RECORDS SUPPLIED:
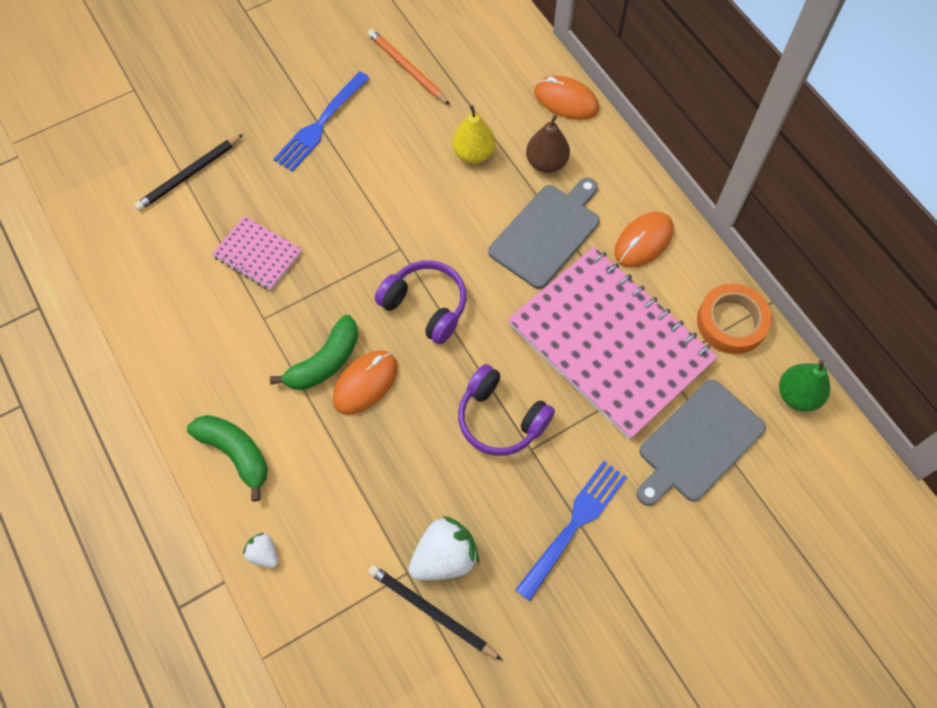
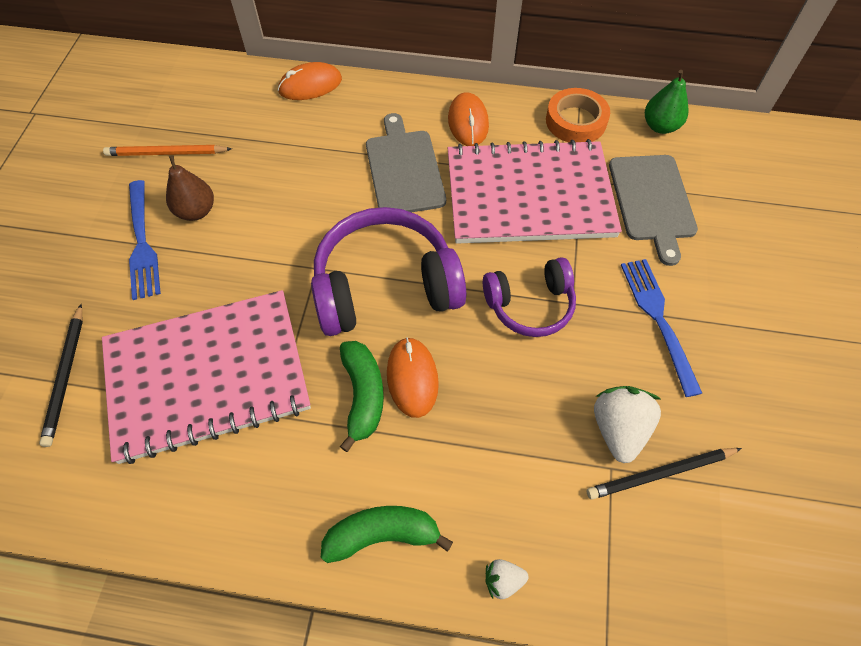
camera: 50 degrees left, 5 degrees down
(258, 254) = (207, 376): pink notebook -> pink notebook, size x2.23
(425, 306) = (385, 286): purple headphones -> purple headphones, size x1.65
(473, 154) = (289, 165): yellow pear -> none
(546, 163) = (347, 130): brown pear -> brown pear (196, 211)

TASK GOAL: Omit every picture, then write out the entries above exactly.

WRITTEN SOLUTION:
camera: 50 degrees left, 5 degrees down
(258, 254) = (207, 376): pink notebook -> pink notebook, size x2.23
(425, 306) = (385, 286): purple headphones -> purple headphones, size x1.65
(473, 154) = (289, 165): yellow pear -> none
(546, 163) = (347, 130): brown pear -> brown pear (196, 211)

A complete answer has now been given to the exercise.